→ WORK REQUIRED:
Go over the data and copy out each line with "down" in it.

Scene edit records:
════════════════

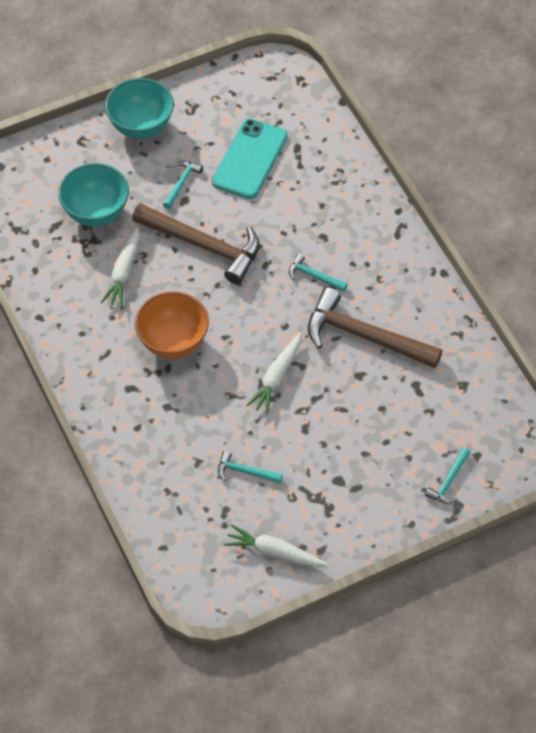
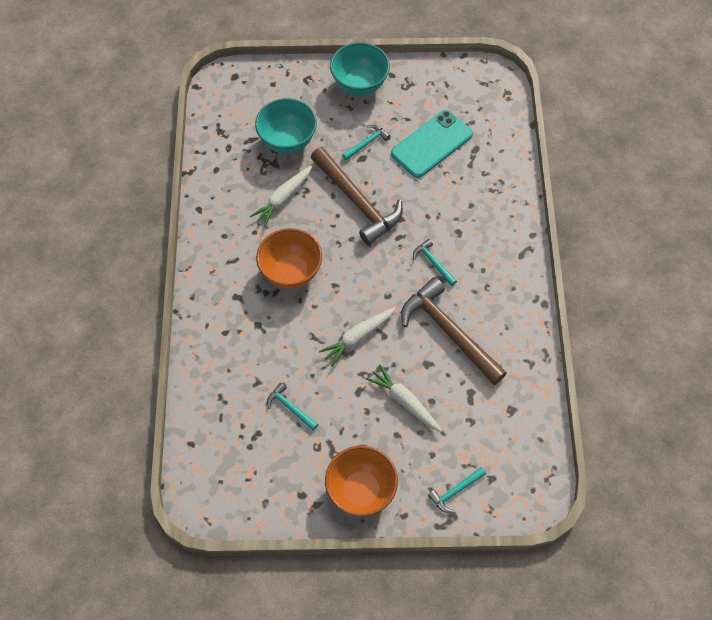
camera: 25 degrees right, 5 degrees up
(274, 552) = (277, 489): white carrot -> white carrot (404, 401)
(357, 519) = (361, 491): none -> orange bowl

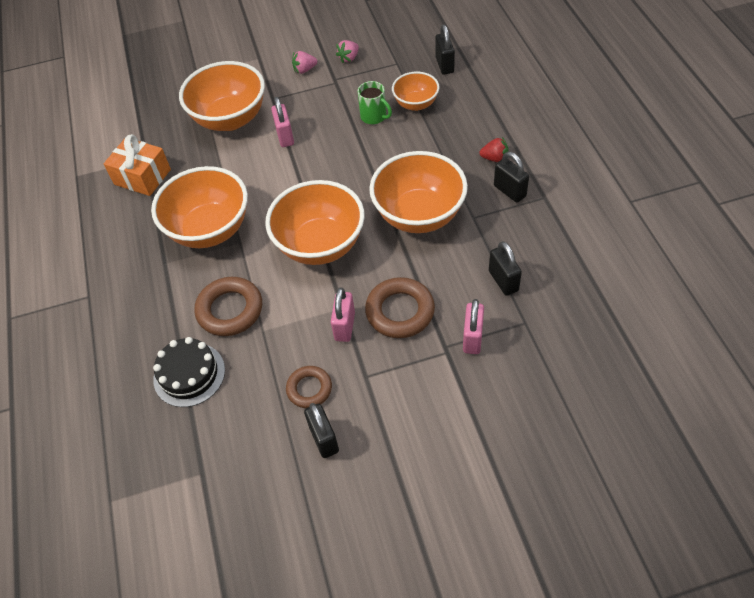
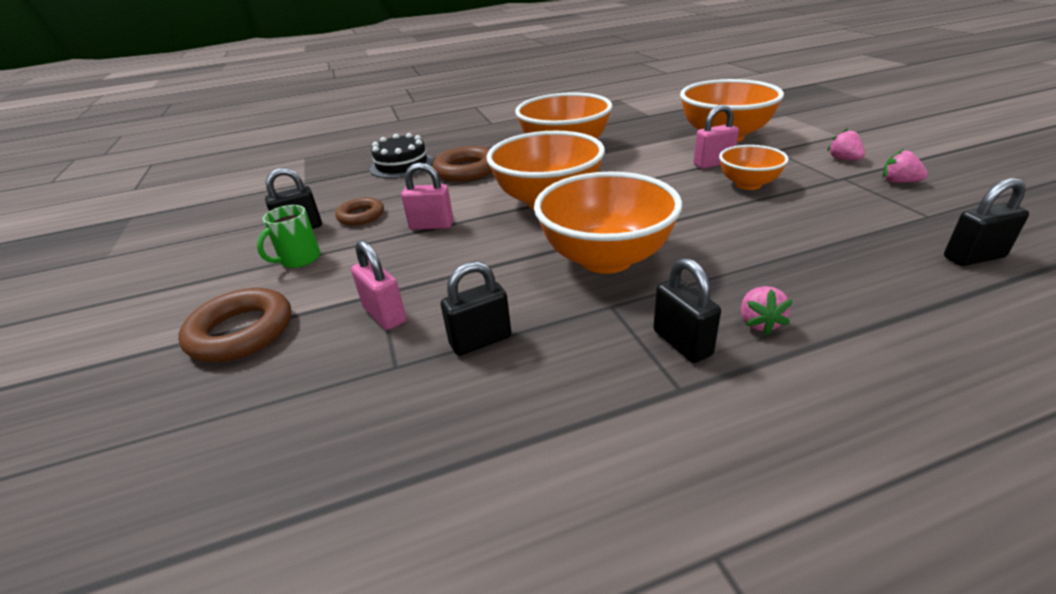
camera: 85 degrees right, 20 degrees down
(142, 177) = (625, 118): orange gift -> none
(374, 116) = (788, 210): green mug -> green mug (299, 259)
(400, 311) = (443, 257): brown ring -> brown ring (241, 332)
(416, 104) = (843, 238): orange bowl -> orange bowl (748, 184)
(472, 338) = (385, 315): pink padlock -> pink padlock turned 45 degrees clockwise
(494, 158) = (759, 323): red strawberry -> pink strawberry
(509, 191) = (682, 343): black padlock -> black padlock turned 75 degrees counterclockwise

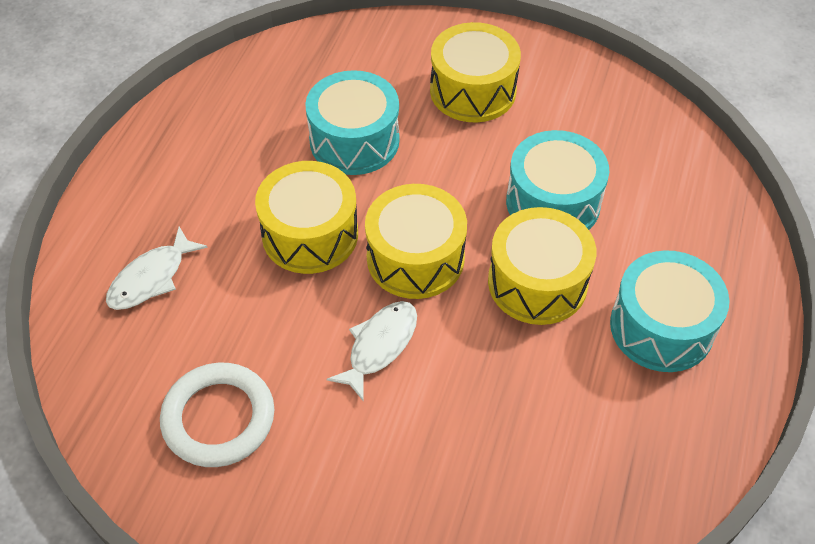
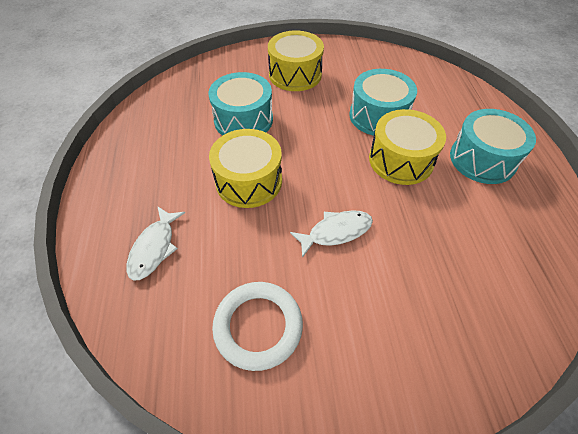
camera: 25 degrees left, 0 degrees up
(379, 346) = (336, 232): white fish -> white fish turned 60 degrees clockwise
(415, 258) = (322, 172): yellow drum -> none

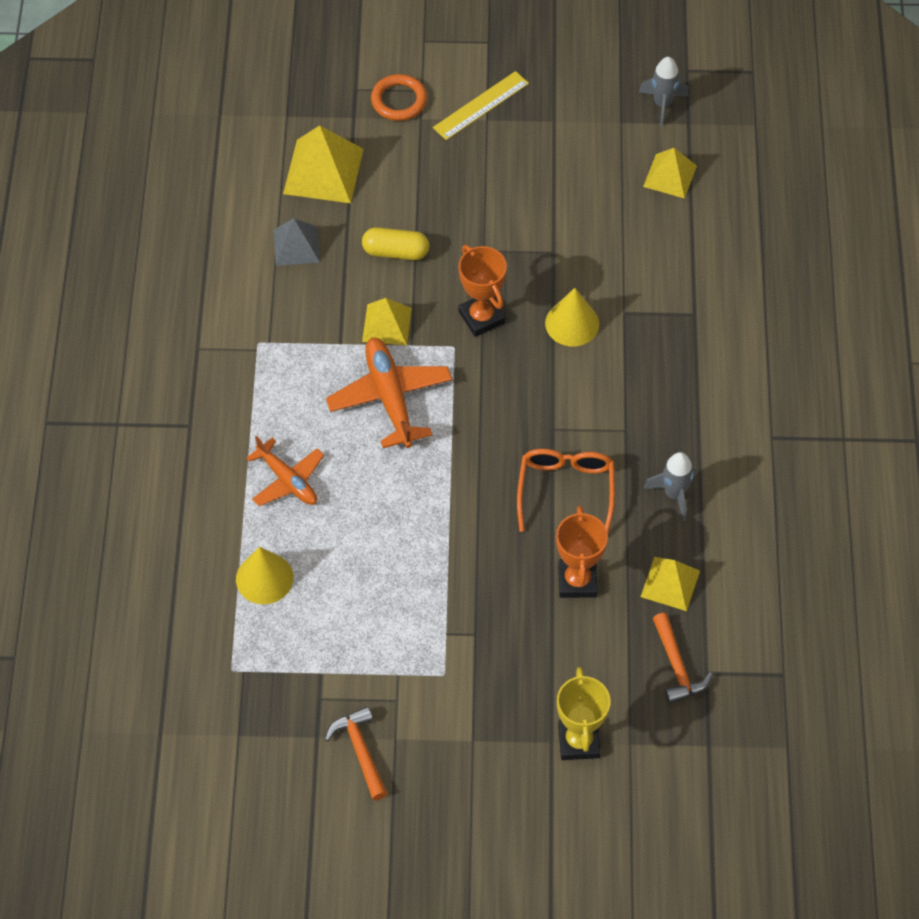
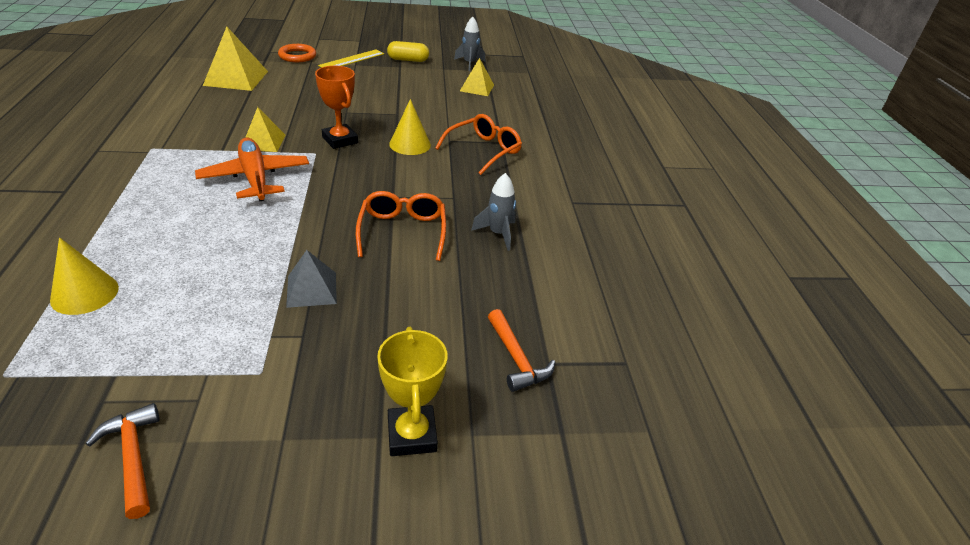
camera: 10 degrees left, 20 degrees down
(287, 480) = (142, 225): orange plane -> none
(296, 246) = (203, 106): grey pyramid -> grey pyramid (311, 289)
(395, 252) = (279, 110): yellow capsule -> yellow capsule (408, 60)
(577, 581) = (412, 292): orange trophy -> none
(669, 334) = (483, 150): none -> orange glasses
(670, 583) = (501, 293): yellow pyramid -> none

════════════════

→ RESPONSE BOX:
camera: 85 degrees right, 20 degrees down
camera: 10 degrees left, 20 degrees down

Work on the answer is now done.